Using the data below, return the stretch from the line that contains "P4 pin 2: 0V -> N5" through the line that contains "U2 pin Q6: none -> N5", both included, exactly as it stands and nothing beyond it.

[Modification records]
※

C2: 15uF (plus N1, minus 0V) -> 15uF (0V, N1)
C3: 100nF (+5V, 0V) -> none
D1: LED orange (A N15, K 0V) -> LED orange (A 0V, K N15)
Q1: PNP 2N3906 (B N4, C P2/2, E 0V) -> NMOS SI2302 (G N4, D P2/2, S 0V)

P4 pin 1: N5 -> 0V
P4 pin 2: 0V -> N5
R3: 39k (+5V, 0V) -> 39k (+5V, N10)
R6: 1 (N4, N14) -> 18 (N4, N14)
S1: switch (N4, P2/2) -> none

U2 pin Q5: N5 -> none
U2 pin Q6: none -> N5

※

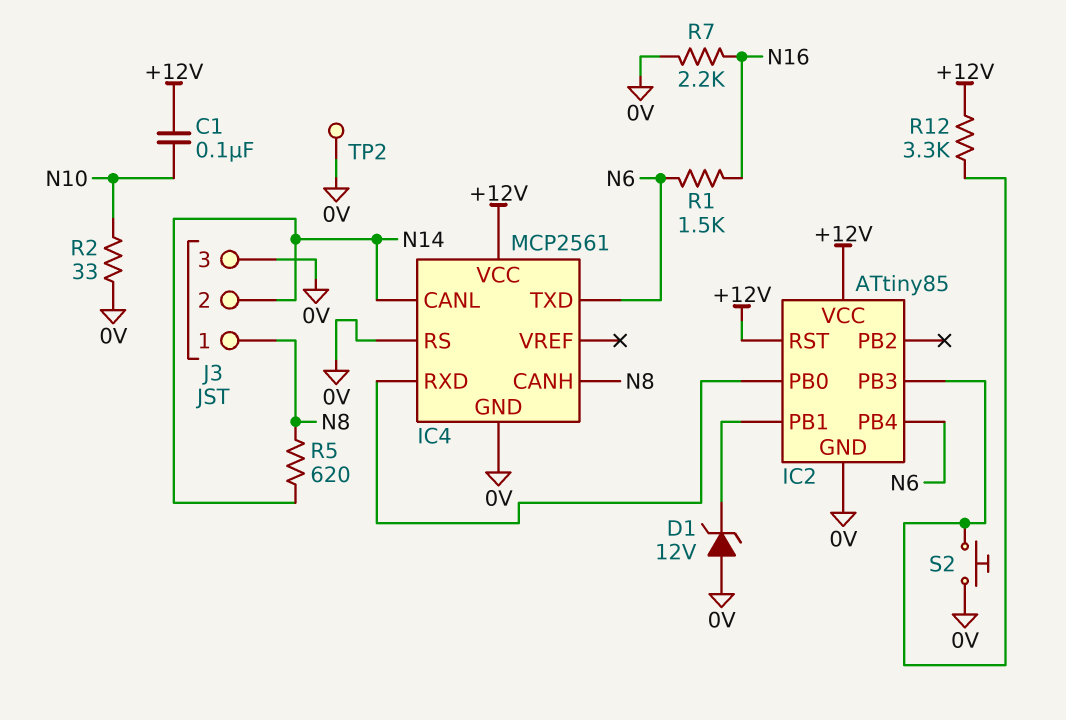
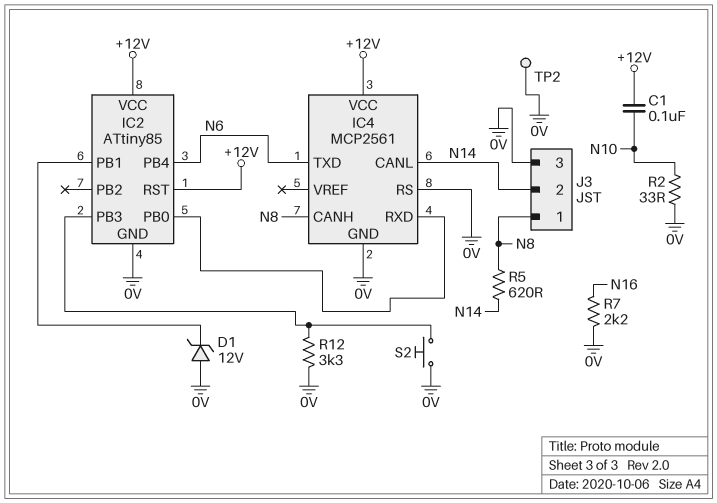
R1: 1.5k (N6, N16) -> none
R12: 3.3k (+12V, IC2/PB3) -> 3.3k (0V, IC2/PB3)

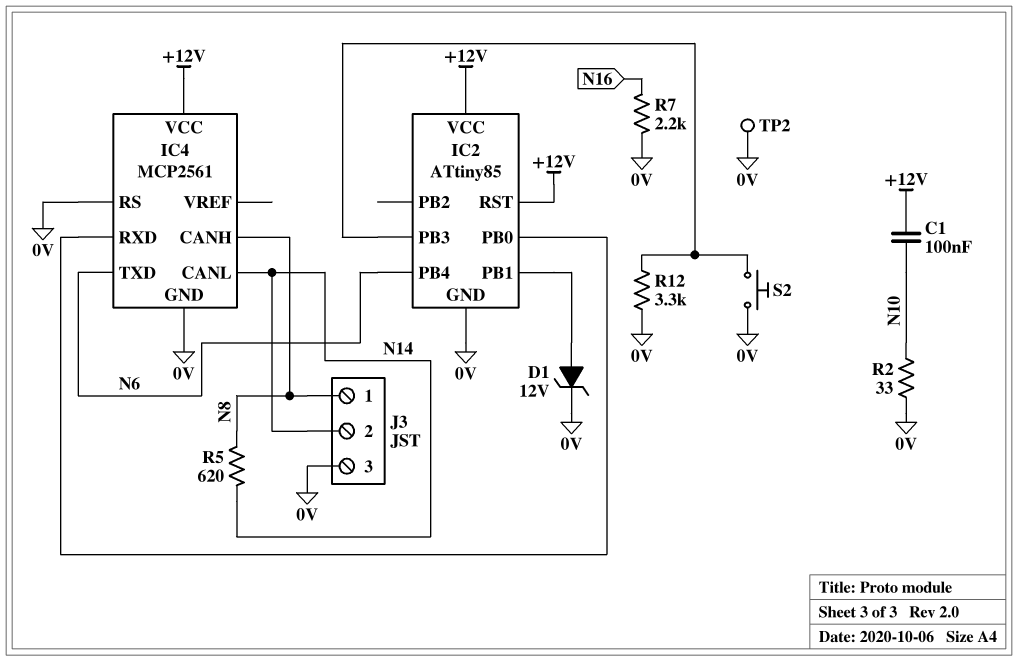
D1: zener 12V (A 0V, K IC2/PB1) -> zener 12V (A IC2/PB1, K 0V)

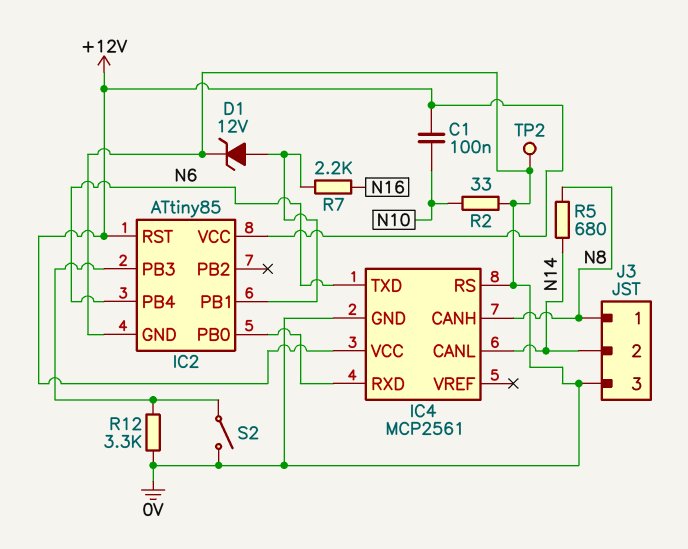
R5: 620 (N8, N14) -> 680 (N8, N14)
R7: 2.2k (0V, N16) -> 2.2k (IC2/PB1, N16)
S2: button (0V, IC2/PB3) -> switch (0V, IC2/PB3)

※

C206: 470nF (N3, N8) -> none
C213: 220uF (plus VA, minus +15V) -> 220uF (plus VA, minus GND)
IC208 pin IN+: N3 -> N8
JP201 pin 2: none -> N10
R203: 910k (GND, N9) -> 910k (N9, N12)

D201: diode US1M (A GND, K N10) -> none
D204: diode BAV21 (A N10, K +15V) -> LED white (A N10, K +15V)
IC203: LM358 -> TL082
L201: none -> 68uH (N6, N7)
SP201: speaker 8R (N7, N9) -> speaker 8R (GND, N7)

※

▶ [Response]
P4 pin 2: 0V -> N5
R3: 39k (+5V, 0V) -> 39k (+5V, N10)
R6: 1 (N4, N14) -> 18 (N4, N14)
S1: switch (N4, P2/2) -> none

U2 pin Q5: N5 -> none
U2 pin Q6: none -> N5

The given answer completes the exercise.